▸ **Data provided**:

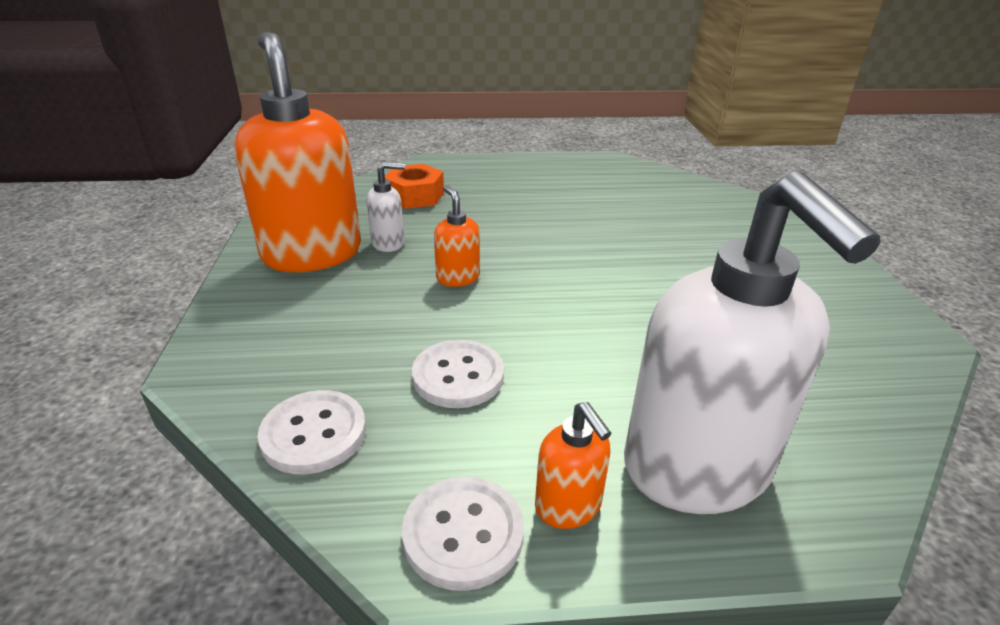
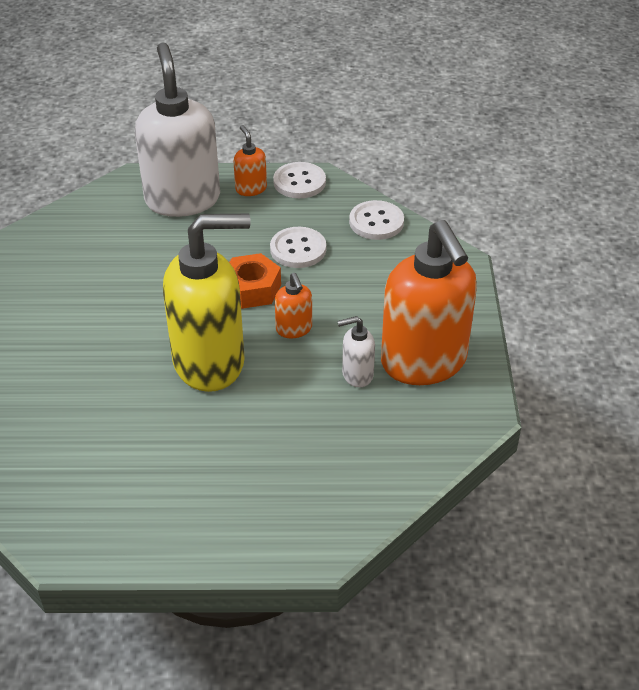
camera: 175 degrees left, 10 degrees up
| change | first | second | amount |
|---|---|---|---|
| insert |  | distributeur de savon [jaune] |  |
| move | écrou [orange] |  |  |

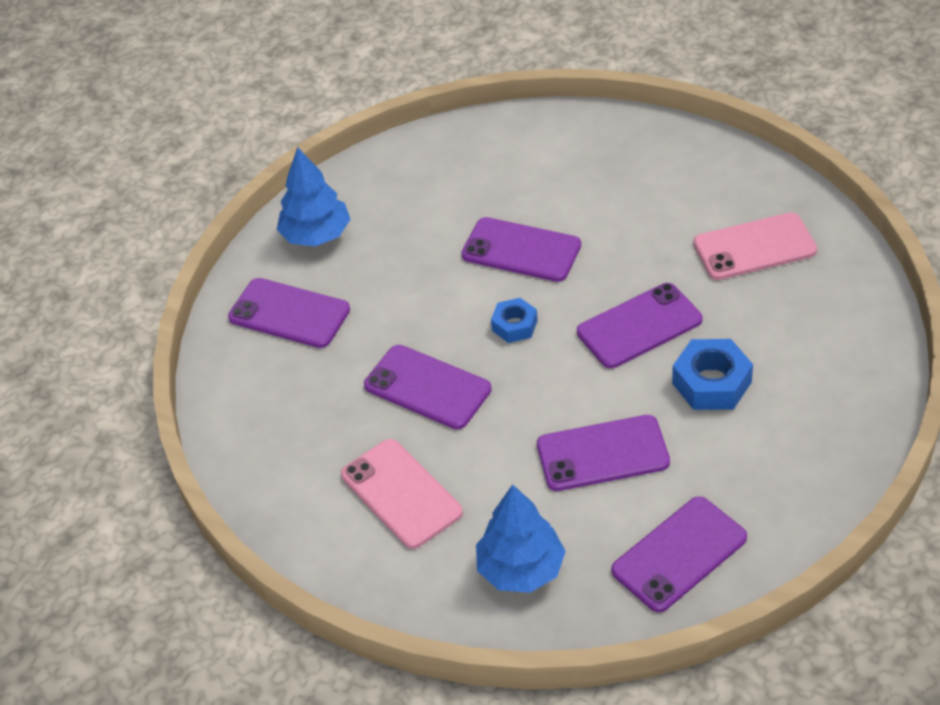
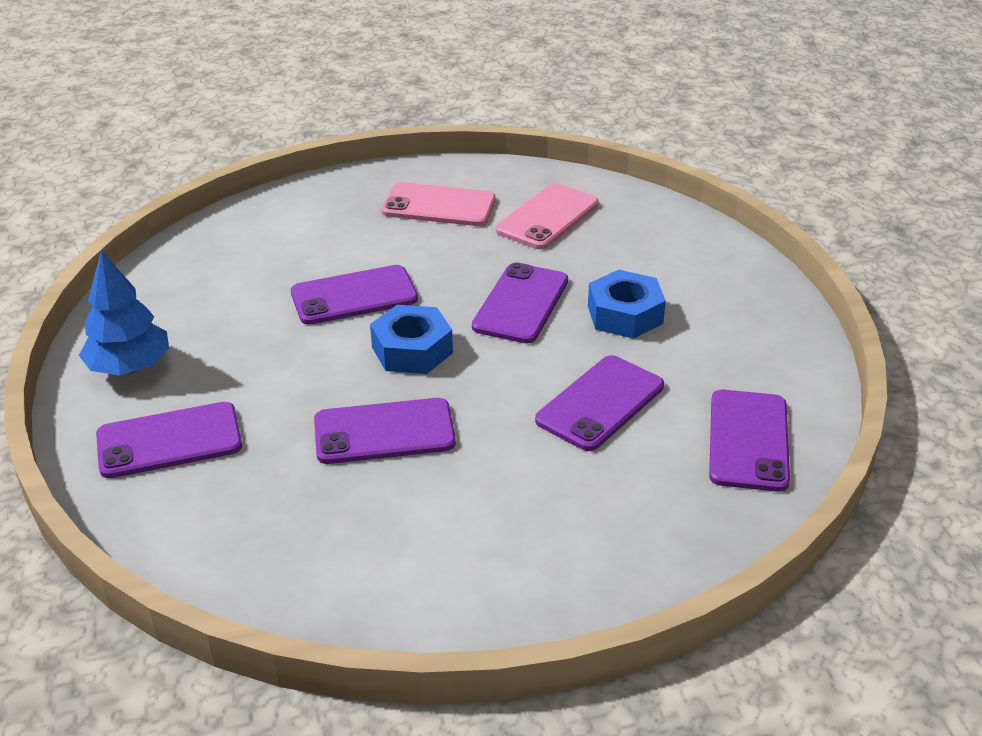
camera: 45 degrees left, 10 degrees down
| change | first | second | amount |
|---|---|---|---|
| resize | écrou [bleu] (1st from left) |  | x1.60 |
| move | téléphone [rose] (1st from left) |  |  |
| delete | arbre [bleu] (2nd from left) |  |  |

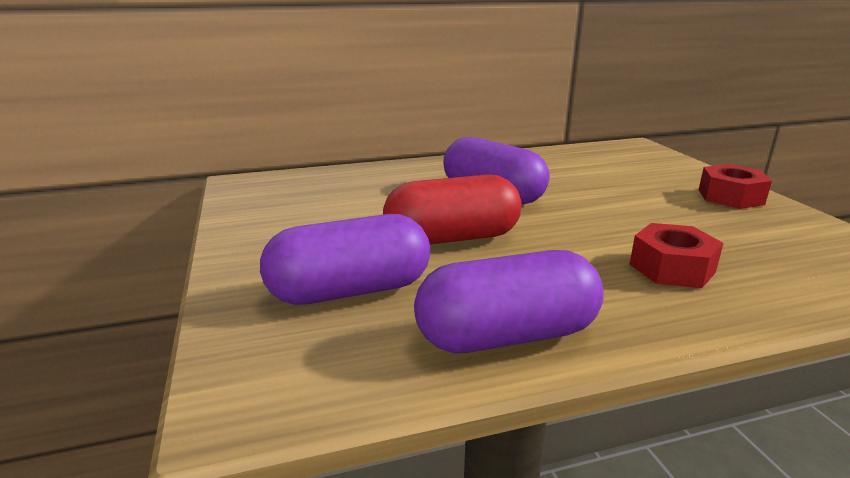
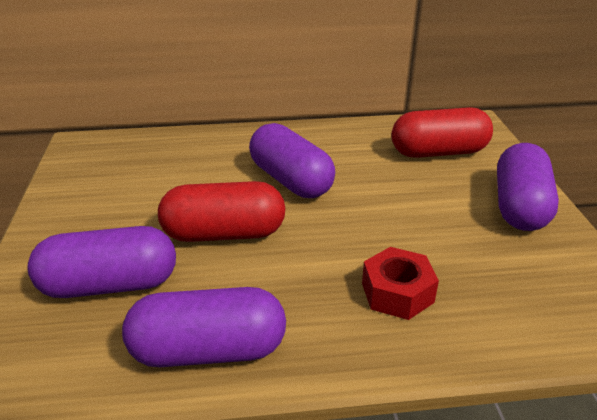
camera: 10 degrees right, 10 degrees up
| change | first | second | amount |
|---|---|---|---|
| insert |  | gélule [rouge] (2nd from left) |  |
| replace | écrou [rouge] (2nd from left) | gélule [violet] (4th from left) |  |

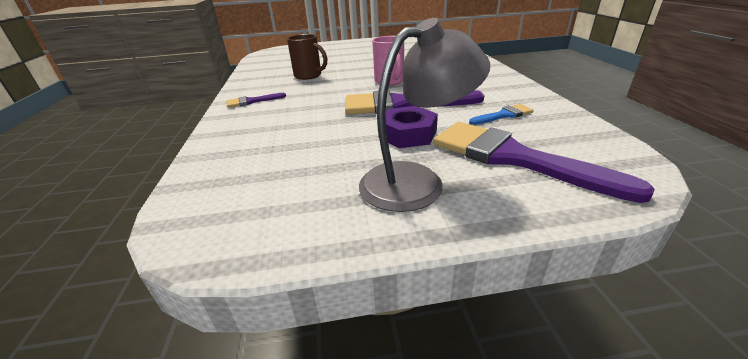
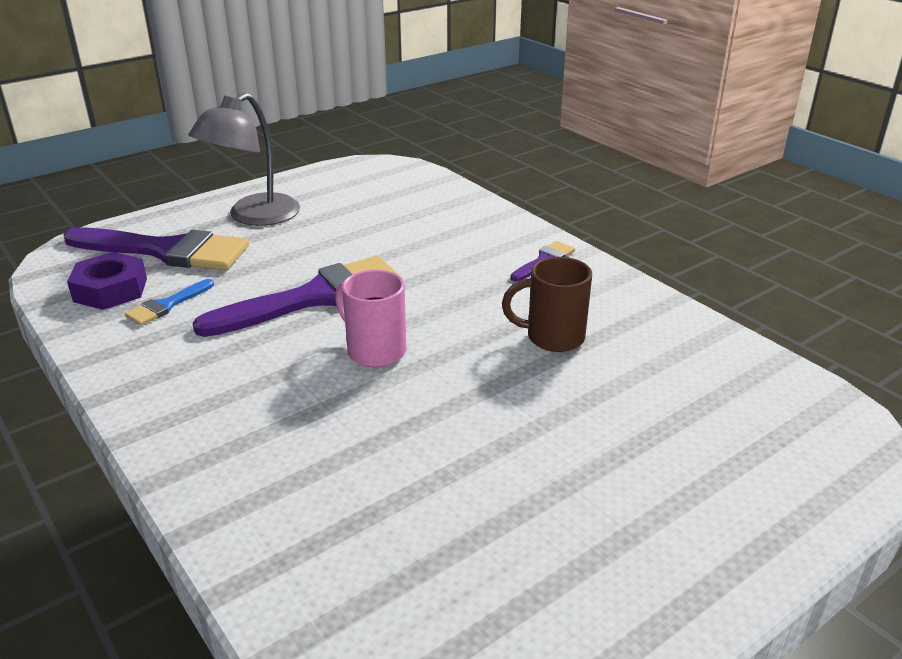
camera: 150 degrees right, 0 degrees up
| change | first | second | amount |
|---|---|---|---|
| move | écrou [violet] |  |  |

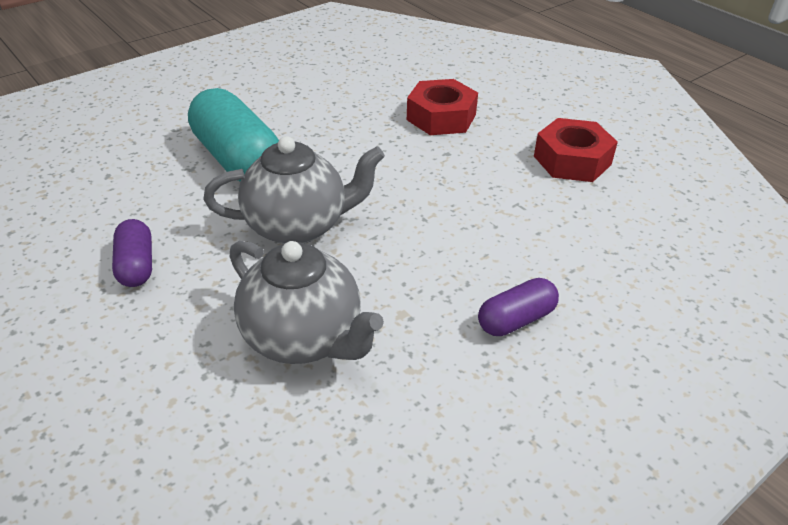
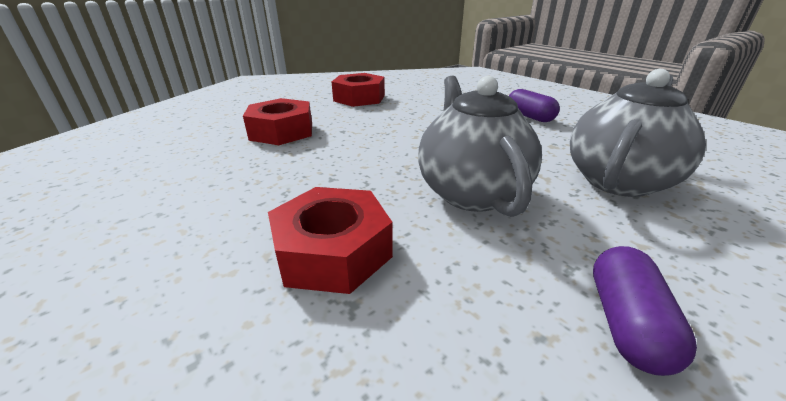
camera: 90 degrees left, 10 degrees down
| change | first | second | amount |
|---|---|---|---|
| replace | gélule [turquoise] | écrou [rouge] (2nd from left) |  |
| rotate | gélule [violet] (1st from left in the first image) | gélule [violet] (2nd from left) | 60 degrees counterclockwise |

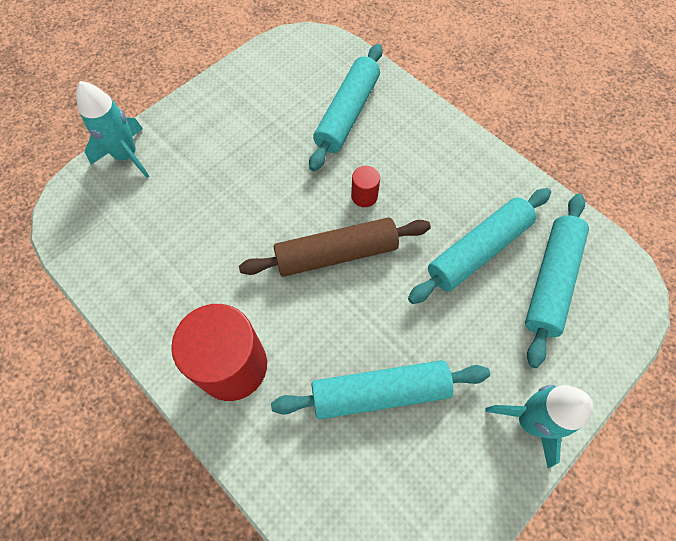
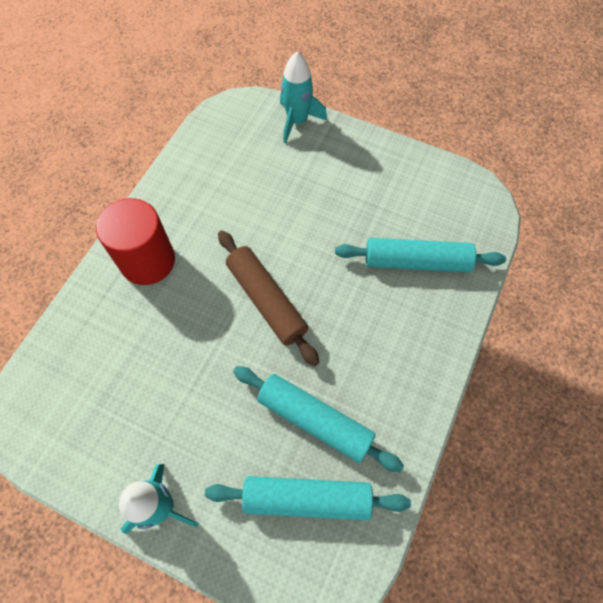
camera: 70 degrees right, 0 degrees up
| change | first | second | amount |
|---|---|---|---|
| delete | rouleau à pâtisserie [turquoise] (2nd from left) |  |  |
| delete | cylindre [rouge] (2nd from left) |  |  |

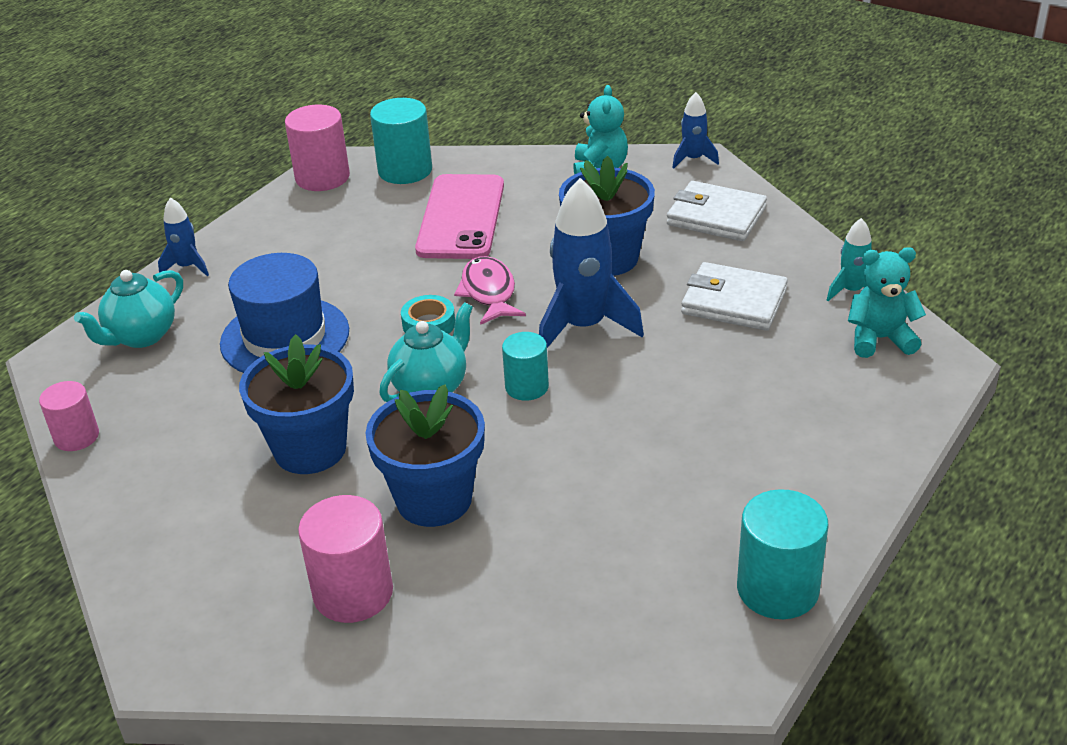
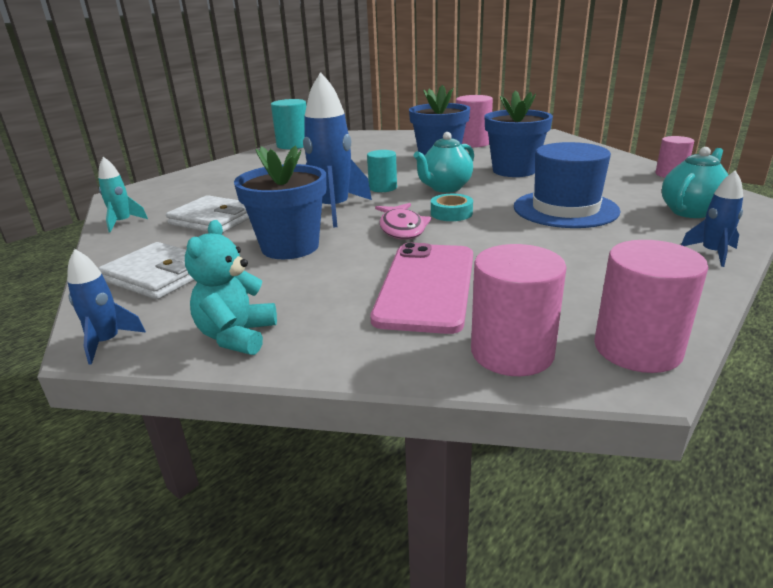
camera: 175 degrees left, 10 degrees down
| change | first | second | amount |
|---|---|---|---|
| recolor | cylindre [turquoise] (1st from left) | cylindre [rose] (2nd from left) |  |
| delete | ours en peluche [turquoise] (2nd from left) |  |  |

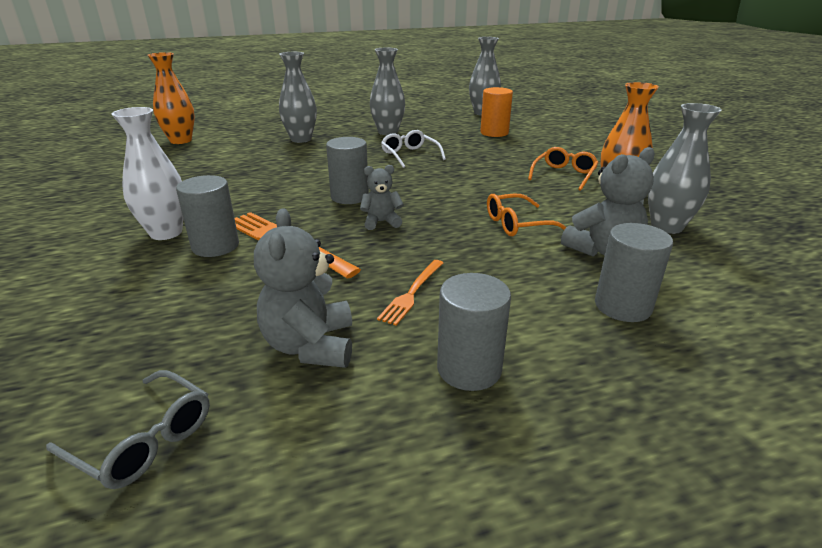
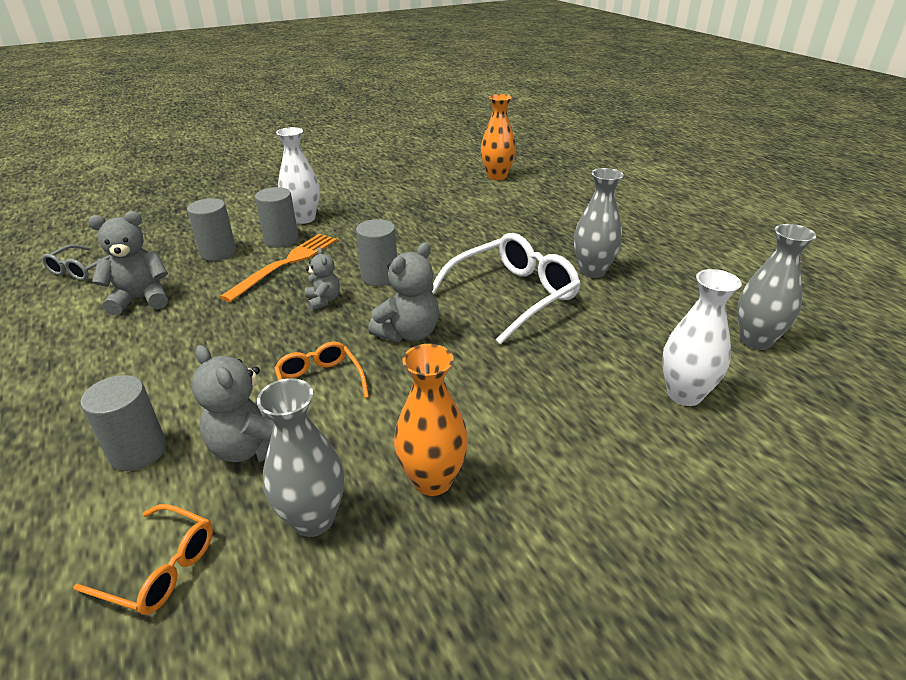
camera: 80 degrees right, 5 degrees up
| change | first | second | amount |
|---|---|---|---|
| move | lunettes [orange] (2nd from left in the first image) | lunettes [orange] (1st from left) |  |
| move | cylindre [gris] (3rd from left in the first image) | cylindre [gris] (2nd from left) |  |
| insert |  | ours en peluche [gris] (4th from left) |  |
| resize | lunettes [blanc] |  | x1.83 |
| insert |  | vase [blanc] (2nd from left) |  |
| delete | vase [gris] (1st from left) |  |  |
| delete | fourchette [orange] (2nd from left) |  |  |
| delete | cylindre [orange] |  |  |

▸ **What you will do**: The expected output is each record, copied exactly, and nothing in place of the pictures.

▸ **Answer for this exercise**:
camera: 175 degrees left, 10 degrees up
| change | first | second | amount |
|---|---|---|---|
| insert |  | distributeur de savon [jaune] |  |
| move | écrou [orange] |  |  |

camera: 45 degrees left, 10 degrees down
| change | first | second | amount |
|---|---|---|---|
| resize | écrou [bleu] (1st from left) |  | x1.60 |
| move | téléphone [rose] (1st from left) |  |  |
| delete | arbre [bleu] (2nd from left) |  |  |

camera: 10 degrees right, 10 degrees up
| change | first | second | amount |
|---|---|---|---|
| insert |  | gélule [rouge] (2nd from left) |  |
| replace | écrou [rouge] (2nd from left) | gélule [violet] (4th from left) |  |

camera: 150 degrees right, 0 degrees up
| change | first | second | amount |
|---|---|---|---|
| move | écrou [violet] |  |  |

camera: 90 degrees left, 10 degrees down
| change | first | second | amount |
|---|---|---|---|
| replace | gélule [turquoise] | écrou [rouge] (2nd from left) |  |
| rotate | gélule [violet] (1st from left in the first image) | gélule [violet] (2nd from left) | 60 degrees counterclockwise |

camera: 70 degrees right, 0 degrees up
| change | first | second | amount |
|---|---|---|---|
| delete | rouleau à pâtisserie [turquoise] (2nd from left) |  |  |
| delete | cylindre [rouge] (2nd from left) |  |  |

camera: 175 degrees left, 10 degrees down
| change | first | second | amount |
|---|---|---|---|
| recolor | cylindre [turquoise] (1st from left) | cylindre [rose] (2nd from left) |  |
| delete | ours en peluche [turquoise] (2nd from left) |  |  |

camera: 80 degrees right, 5 degrees up
| change | first | second | amount |
|---|---|---|---|
| move | lunettes [orange] (2nd from left in the first image) | lunettes [orange] (1st from left) |  |
| move | cylindre [gris] (3rd from left in the first image) | cylindre [gris] (2nd from left) |  |
| insert |  | ours en peluche [gris] (4th from left) |  |
| resize | lunettes [blanc] |  | x1.83 |
| insert |  | vase [blanc] (2nd from left) |  |
| delete | vase [gris] (1st from left) |  |  |
| delete | fourchette [orange] (2nd from left) |  |  |
| delete | cylindre [orange] |  |  |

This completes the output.